[Shape position tracking data]
=====
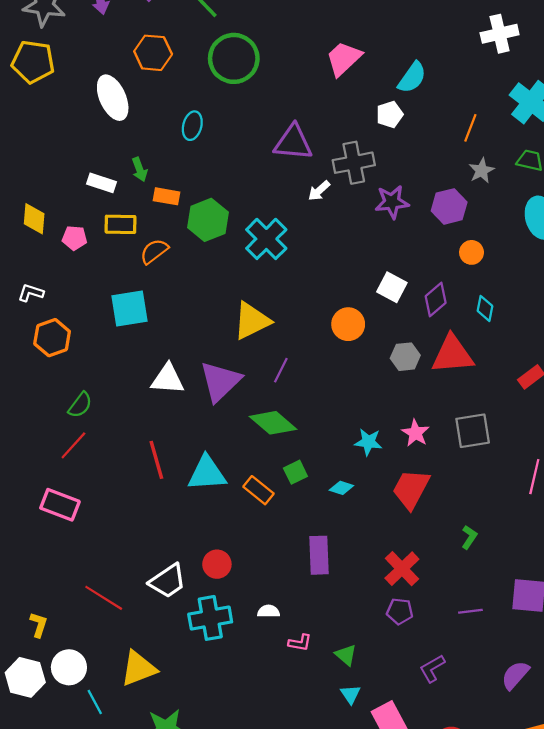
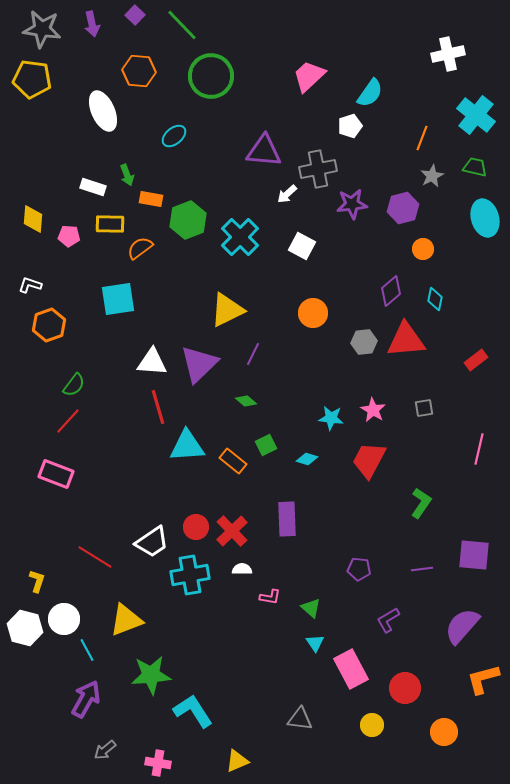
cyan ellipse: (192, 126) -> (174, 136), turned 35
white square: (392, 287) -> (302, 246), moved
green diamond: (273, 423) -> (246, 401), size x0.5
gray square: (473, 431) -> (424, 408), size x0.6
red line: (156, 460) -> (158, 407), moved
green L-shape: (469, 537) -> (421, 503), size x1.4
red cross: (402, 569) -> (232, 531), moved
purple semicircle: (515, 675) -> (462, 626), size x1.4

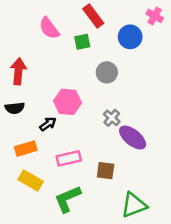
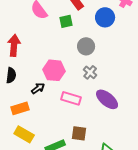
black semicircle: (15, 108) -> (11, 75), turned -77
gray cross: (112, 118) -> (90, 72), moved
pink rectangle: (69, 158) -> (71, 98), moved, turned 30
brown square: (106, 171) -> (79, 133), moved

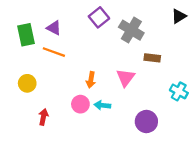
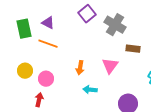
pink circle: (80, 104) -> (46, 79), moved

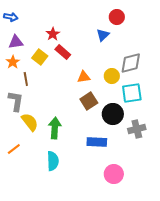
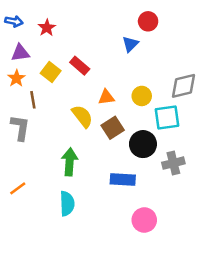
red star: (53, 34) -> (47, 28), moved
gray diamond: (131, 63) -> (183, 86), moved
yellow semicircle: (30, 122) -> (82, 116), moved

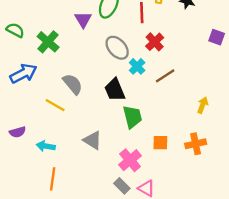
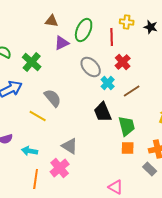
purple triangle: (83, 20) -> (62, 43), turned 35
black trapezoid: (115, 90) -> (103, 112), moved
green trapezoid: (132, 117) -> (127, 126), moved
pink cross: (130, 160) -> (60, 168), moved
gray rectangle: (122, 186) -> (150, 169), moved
=====
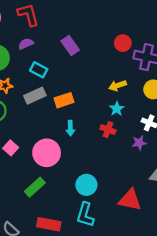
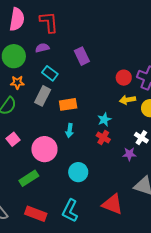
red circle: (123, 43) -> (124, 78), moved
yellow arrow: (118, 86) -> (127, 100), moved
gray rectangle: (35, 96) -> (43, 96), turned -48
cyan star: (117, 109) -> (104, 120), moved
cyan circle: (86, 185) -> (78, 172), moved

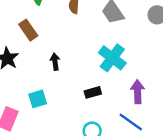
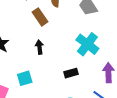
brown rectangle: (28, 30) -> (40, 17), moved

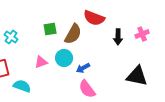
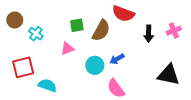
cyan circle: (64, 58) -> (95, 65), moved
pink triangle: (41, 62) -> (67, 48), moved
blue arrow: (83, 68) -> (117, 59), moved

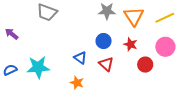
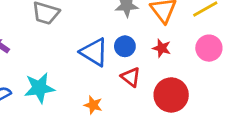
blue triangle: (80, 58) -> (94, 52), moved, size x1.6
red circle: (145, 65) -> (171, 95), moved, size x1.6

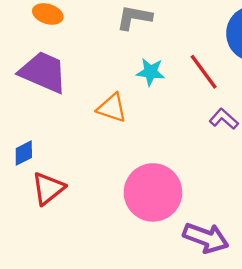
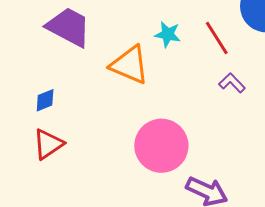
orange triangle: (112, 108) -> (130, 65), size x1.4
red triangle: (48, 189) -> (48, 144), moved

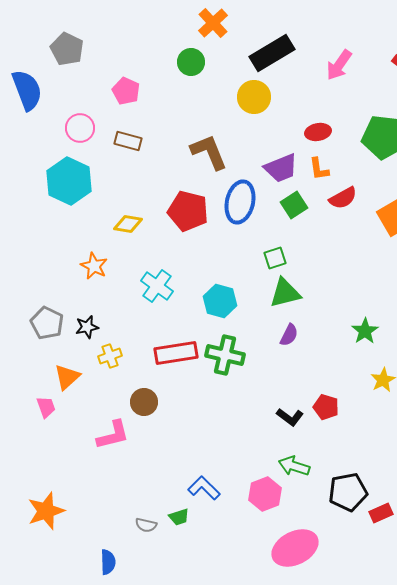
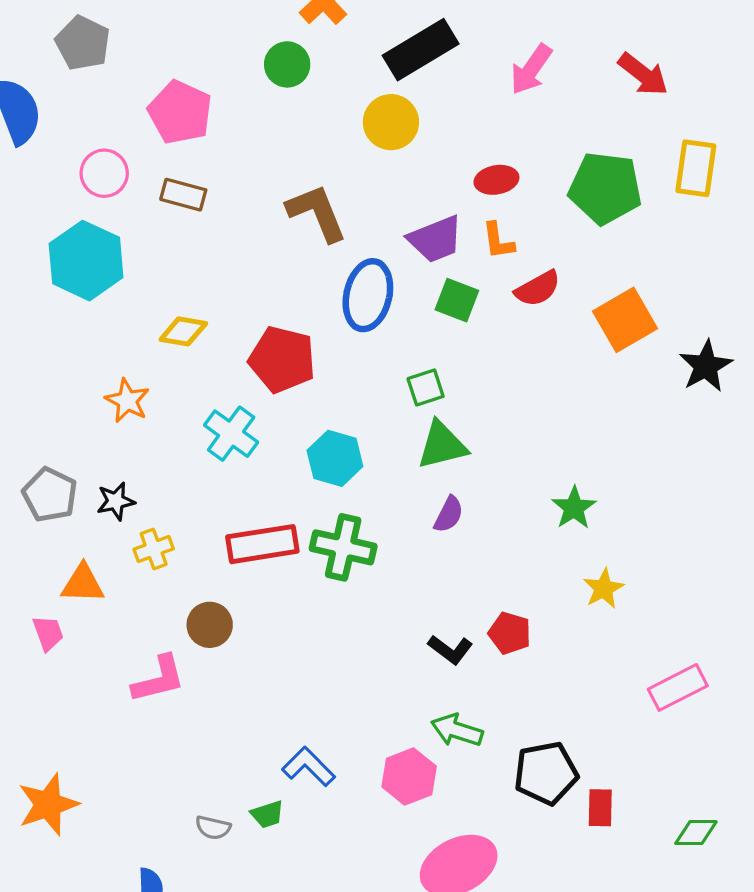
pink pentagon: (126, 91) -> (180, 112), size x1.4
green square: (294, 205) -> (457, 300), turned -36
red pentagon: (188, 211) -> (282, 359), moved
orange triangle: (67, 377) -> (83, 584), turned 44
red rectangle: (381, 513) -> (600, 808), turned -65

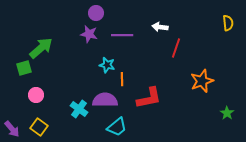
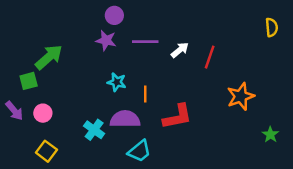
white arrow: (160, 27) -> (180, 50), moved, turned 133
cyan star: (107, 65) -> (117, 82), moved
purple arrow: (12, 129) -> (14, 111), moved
=====
## [Your goal]
Find every line of the data that includes the string "orange". Copy each of those lines.

## [Reply]
orange triangle: (112, 108) -> (130, 65), size x1.4
orange triangle: (67, 377) -> (83, 584), turned 44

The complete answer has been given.